◆ **What you are asked to do**
Copy the entries below verbatim, omitting any pictures they contain.

◆ **Records provided**
════
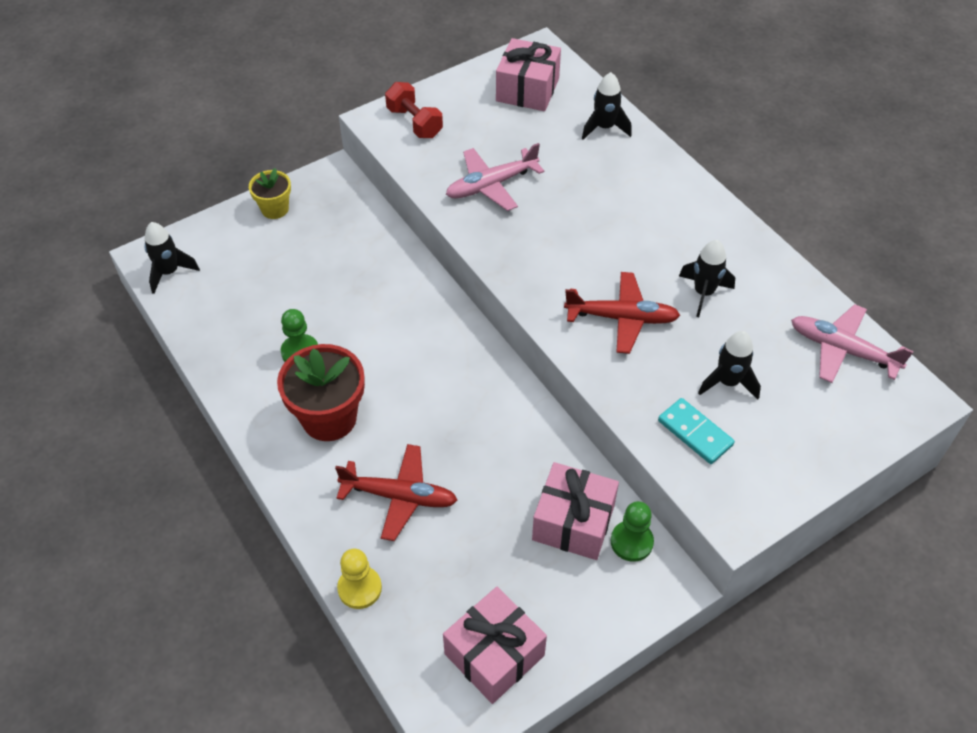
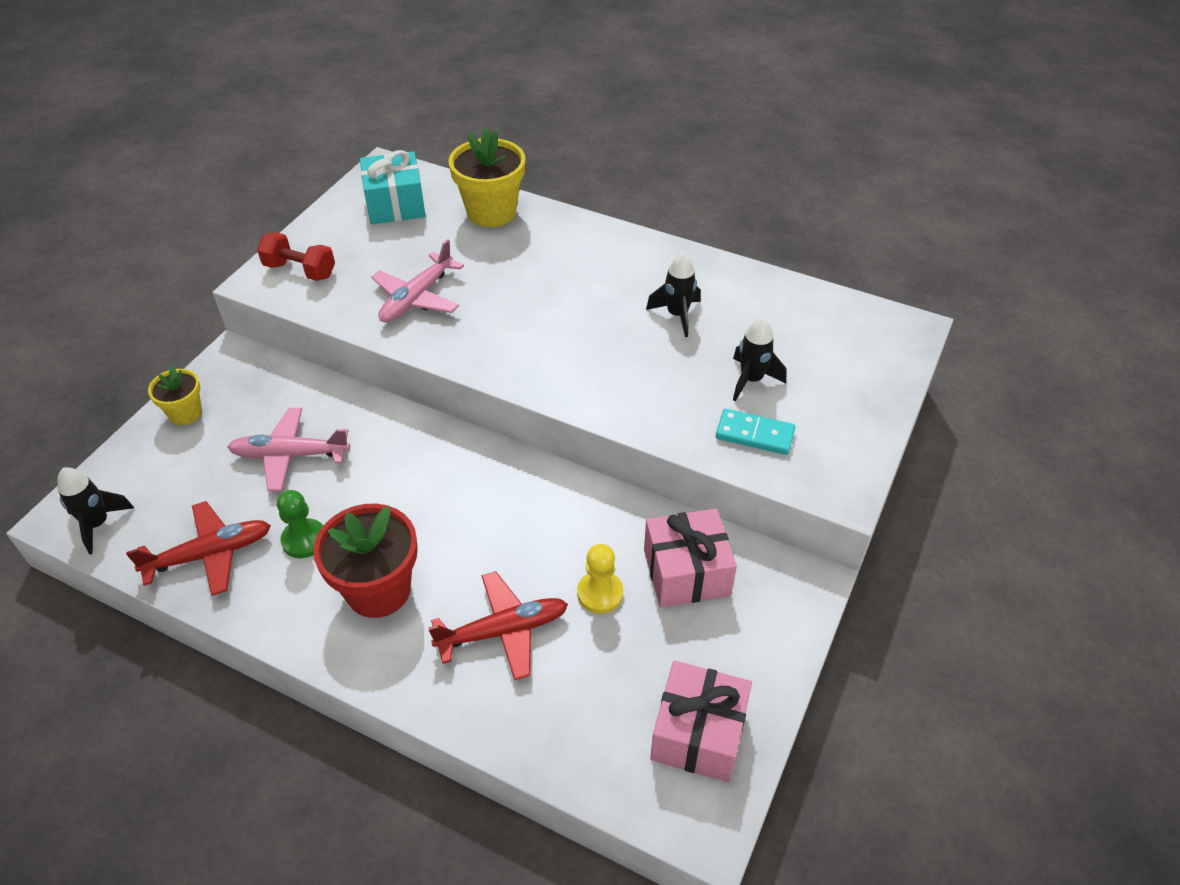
camera: 30 degrees left, 5 degrees down
(359, 588) = (522, 742): yellow pawn -> yellow pawn (600, 593)
(527, 90) = (395, 204): pink gift -> turquoise gift
(604, 128) = (491, 212): black rocket -> yellow flower pot
(621, 318) = (620, 365): red plane -> red plane (209, 554)
(631, 542) = (750, 563): green pawn -> none
(843, 350) = (824, 314): pink plane -> pink plane (290, 455)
════
◆ **Response**
camera: 30 degrees left, 5 degrees down
(359, 588) = (522, 742): yellow pawn -> yellow pawn (600, 593)
(527, 90) = (395, 204): pink gift -> turquoise gift
(604, 128) = (491, 212): black rocket -> yellow flower pot
(621, 318) = (620, 365): red plane -> red plane (209, 554)
(631, 542) = (750, 563): green pawn -> none
(843, 350) = (824, 314): pink plane -> pink plane (290, 455)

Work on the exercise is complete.